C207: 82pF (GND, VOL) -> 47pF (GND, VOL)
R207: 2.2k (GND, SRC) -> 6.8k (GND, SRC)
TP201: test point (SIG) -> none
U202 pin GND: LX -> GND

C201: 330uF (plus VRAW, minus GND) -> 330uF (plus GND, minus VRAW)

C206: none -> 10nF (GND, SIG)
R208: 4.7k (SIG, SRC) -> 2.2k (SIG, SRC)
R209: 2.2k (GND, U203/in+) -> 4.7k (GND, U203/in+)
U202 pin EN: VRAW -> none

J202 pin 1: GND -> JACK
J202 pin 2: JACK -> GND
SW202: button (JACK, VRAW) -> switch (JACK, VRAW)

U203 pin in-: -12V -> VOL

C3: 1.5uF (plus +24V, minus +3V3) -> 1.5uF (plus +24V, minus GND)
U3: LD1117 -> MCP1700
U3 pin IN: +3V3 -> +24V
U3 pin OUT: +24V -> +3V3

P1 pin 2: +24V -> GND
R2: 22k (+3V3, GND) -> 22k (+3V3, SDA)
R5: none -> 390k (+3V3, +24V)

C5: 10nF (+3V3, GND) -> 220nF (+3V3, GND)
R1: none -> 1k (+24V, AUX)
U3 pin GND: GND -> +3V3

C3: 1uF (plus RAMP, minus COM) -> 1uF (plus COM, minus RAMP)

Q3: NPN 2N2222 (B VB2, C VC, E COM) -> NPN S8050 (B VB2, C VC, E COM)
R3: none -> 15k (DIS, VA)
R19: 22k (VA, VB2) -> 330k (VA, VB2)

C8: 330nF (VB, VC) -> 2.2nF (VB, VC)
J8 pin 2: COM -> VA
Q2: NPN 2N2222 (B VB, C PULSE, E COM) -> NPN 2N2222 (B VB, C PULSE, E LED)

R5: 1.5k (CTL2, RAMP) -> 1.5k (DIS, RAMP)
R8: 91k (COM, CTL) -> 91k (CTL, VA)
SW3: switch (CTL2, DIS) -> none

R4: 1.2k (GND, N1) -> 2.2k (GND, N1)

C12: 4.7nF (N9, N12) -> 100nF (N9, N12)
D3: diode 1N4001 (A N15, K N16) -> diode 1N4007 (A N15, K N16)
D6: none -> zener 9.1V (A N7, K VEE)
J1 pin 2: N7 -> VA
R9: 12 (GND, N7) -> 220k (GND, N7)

* * * * * * *

**What this task involves**
Please return the full listing exactly as it appears.

**Written answer**
C207: 82pF (GND, VOL) -> 47pF (GND, VOL)
R207: 2.2k (GND, SRC) -> 6.8k (GND, SRC)
TP201: test point (SIG) -> none
U202 pin GND: LX -> GND

C201: 330uF (plus VRAW, minus GND) -> 330uF (plus GND, minus VRAW)

C206: none -> 10nF (GND, SIG)
R208: 4.7k (SIG, SRC) -> 2.2k (SIG, SRC)
R209: 2.2k (GND, U203/in+) -> 4.7k (GND, U203/in+)
U202 pin EN: VRAW -> none

J202 pin 1: GND -> JACK
J202 pin 2: JACK -> GND
SW202: button (JACK, VRAW) -> switch (JACK, VRAW)

U203 pin in-: -12V -> VOL

C3: 1.5uF (plus +24V, minus +3V3) -> 1.5uF (plus +24V, minus GND)
U3: LD1117 -> MCP1700
U3 pin IN: +3V3 -> +24V
U3 pin OUT: +24V -> +3V3

P1 pin 2: +24V -> GND
R2: 22k (+3V3, GND) -> 22k (+3V3, SDA)
R5: none -> 390k (+3V3, +24V)

C5: 10nF (+3V3, GND) -> 220nF (+3V3, GND)
R1: none -> 1k (+24V, AUX)
U3 pin GND: GND -> +3V3

C3: 1uF (plus RAMP, minus COM) -> 1uF (plus COM, minus RAMP)

Q3: NPN 2N2222 (B VB2, C VC, E COM) -> NPN S8050 (B VB2, C VC, E COM)
R3: none -> 15k (DIS, VA)
R19: 22k (VA, VB2) -> 330k (VA, VB2)

C8: 330nF (VB, VC) -> 2.2nF (VB, VC)
J8 pin 2: COM -> VA
Q2: NPN 2N2222 (B VB, C PULSE, E COM) -> NPN 2N2222 (B VB, C PULSE, E LED)

R5: 1.5k (CTL2, RAMP) -> 1.5k (DIS, RAMP)
R8: 91k (COM, CTL) -> 91k (CTL, VA)
SW3: switch (CTL2, DIS) -> none

R4: 1.2k (GND, N1) -> 2.2k (GND, N1)

C12: 4.7nF (N9, N12) -> 100nF (N9, N12)
D3: diode 1N4001 (A N15, K N16) -> diode 1N4007 (A N15, K N16)
D6: none -> zener 9.1V (A N7, K VEE)
J1 pin 2: N7 -> VA
R9: 12 (GND, N7) -> 220k (GND, N7)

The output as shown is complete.